Object correspondence data →
═══

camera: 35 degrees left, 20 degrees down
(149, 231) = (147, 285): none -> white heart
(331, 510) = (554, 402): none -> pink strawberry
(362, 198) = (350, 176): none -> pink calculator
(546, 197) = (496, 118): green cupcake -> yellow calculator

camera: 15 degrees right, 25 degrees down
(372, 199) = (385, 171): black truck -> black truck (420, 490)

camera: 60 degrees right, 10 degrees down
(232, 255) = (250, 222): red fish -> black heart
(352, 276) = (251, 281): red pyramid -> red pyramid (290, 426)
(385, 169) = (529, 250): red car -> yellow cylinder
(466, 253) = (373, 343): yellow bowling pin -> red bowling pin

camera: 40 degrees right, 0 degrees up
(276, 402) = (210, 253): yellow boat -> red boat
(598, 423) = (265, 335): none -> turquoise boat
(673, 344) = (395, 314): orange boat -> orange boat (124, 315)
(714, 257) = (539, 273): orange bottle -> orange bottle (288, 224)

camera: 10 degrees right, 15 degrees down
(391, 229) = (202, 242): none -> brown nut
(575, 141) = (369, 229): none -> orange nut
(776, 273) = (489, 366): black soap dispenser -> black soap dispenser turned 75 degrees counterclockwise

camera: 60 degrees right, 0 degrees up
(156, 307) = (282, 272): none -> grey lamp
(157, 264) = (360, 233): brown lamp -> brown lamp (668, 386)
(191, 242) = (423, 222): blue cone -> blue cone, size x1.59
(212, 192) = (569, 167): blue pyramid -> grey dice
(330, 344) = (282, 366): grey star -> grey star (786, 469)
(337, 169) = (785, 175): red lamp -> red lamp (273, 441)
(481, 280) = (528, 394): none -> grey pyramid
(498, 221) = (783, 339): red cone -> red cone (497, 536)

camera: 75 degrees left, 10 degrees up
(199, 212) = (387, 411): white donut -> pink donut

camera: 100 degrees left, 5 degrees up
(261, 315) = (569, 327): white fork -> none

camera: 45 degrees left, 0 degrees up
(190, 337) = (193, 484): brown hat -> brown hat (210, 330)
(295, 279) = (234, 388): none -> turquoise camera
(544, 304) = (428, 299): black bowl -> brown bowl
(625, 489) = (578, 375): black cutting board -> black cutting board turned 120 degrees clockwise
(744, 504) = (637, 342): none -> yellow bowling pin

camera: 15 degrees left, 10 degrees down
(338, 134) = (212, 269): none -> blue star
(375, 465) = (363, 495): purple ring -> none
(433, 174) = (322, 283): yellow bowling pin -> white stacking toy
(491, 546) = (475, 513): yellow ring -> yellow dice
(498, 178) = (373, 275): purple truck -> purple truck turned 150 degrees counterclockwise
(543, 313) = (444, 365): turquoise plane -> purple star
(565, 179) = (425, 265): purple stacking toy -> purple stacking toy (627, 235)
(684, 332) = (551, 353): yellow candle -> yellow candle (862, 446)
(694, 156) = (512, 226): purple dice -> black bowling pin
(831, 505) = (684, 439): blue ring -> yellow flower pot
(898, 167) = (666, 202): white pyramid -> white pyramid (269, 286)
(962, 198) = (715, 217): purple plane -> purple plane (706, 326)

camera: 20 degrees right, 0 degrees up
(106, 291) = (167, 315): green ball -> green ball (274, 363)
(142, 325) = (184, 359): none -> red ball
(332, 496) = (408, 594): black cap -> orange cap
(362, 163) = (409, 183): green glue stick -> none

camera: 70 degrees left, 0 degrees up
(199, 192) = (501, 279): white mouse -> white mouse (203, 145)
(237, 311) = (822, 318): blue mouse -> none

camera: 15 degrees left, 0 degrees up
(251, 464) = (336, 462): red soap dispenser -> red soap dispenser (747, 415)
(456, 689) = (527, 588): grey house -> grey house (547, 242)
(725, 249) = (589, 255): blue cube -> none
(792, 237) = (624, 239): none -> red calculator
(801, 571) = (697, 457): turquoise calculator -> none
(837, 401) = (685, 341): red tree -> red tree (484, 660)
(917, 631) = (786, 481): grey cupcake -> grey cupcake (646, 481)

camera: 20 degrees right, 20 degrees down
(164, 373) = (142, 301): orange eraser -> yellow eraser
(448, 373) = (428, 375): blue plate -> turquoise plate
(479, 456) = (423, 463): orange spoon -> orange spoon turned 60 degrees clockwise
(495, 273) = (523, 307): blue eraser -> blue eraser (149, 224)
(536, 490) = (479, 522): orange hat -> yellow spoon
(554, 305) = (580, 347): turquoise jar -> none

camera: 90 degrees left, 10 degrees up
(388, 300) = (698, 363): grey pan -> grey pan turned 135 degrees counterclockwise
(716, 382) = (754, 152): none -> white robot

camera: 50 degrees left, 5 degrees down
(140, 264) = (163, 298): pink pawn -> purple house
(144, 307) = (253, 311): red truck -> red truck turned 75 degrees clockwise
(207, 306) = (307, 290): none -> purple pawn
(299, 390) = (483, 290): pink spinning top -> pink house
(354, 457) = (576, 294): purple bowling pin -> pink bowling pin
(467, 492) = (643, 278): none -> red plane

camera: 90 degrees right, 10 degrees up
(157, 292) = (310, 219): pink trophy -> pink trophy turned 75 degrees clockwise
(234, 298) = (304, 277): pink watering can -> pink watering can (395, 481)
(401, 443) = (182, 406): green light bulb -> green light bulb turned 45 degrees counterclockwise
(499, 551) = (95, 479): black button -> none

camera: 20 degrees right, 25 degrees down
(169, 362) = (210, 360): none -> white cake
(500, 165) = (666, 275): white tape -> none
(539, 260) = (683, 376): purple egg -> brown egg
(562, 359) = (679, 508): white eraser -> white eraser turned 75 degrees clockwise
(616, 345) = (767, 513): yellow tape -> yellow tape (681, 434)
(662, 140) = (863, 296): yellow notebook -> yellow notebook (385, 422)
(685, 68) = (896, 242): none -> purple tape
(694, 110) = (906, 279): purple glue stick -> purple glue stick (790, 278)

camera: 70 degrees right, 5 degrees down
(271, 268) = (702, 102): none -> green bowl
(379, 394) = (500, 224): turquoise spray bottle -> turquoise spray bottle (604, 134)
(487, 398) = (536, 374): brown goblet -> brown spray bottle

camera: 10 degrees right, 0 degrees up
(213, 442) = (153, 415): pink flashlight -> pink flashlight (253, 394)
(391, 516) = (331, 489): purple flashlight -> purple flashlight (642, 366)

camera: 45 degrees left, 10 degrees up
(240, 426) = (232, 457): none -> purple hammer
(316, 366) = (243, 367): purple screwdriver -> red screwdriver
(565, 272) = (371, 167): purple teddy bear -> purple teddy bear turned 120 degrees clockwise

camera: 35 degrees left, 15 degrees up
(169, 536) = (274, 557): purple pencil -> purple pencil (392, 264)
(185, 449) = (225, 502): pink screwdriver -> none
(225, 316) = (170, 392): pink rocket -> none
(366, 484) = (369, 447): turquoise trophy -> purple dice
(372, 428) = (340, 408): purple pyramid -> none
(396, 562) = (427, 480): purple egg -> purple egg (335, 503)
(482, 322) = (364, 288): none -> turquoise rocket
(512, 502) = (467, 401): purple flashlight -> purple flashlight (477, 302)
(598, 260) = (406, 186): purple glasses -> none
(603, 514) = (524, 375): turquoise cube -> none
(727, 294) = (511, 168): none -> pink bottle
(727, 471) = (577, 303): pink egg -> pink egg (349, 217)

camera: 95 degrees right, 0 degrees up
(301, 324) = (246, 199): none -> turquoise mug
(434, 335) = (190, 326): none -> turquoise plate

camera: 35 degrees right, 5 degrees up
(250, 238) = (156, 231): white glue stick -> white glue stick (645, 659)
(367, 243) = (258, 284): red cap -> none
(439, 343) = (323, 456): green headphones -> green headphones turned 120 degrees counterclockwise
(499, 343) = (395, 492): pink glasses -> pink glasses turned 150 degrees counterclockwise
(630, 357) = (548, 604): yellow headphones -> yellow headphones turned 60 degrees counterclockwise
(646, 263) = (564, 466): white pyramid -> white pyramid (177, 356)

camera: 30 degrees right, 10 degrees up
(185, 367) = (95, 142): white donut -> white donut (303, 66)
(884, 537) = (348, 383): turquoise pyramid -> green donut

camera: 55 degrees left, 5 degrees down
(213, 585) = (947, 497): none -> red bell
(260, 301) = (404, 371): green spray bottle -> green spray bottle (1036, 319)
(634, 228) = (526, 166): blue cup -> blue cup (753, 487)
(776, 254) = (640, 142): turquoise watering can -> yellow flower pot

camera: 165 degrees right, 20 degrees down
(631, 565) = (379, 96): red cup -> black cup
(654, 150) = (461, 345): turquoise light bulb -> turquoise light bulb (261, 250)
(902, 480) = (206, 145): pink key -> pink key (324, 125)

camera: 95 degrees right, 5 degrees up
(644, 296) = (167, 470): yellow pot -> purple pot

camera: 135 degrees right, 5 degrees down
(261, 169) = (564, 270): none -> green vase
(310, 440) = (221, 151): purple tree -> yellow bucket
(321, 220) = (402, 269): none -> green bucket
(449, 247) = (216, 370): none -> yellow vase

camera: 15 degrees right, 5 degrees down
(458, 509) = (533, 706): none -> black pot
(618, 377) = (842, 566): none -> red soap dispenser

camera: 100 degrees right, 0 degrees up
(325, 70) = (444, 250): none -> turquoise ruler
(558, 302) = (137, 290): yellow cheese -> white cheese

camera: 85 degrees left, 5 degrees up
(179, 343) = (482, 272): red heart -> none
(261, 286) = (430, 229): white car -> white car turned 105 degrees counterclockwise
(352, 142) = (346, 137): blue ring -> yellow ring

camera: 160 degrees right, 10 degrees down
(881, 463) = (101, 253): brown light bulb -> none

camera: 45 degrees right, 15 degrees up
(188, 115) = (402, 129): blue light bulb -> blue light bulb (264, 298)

═══

Exercise description → Once you find the line with "(694, 110) = (906, 279): purple" above, print it and every line after it up to and including the line with "(482, 322) = (364, 288): none", exactly as written and nothing else.

Solution →
(694, 110) = (906, 279): purple glue stick -> purple glue stick (790, 278)

camera: 70 degrees right, 5 degrees down
(271, 268) = (702, 102): none -> green bowl
(379, 394) = (500, 224): turquoise spray bottle -> turquoise spray bottle (604, 134)
(487, 398) = (536, 374): brown goblet -> brown spray bottle

camera: 10 degrees right, 0 degrees up
(213, 442) = (153, 415): pink flashlight -> pink flashlight (253, 394)
(391, 516) = (331, 489): purple flashlight -> purple flashlight (642, 366)

camera: 45 degrees left, 10 degrees up
(240, 426) = (232, 457): none -> purple hammer
(316, 366) = (243, 367): purple screwdriver -> red screwdriver
(565, 272) = (371, 167): purple teddy bear -> purple teddy bear turned 120 degrees clockwise

camera: 35 degrees left, 15 degrees up
(169, 536) = (274, 557): purple pencil -> purple pencil (392, 264)
(185, 449) = (225, 502): pink screwdriver -> none
(225, 316) = (170, 392): pink rocket -> none
(366, 484) = (369, 447): turquoise trophy -> purple dice
(372, 428) = (340, 408): purple pyramid -> none
(396, 562) = (427, 480): purple egg -> purple egg (335, 503)
(482, 322) = (364, 288): none -> turquoise rocket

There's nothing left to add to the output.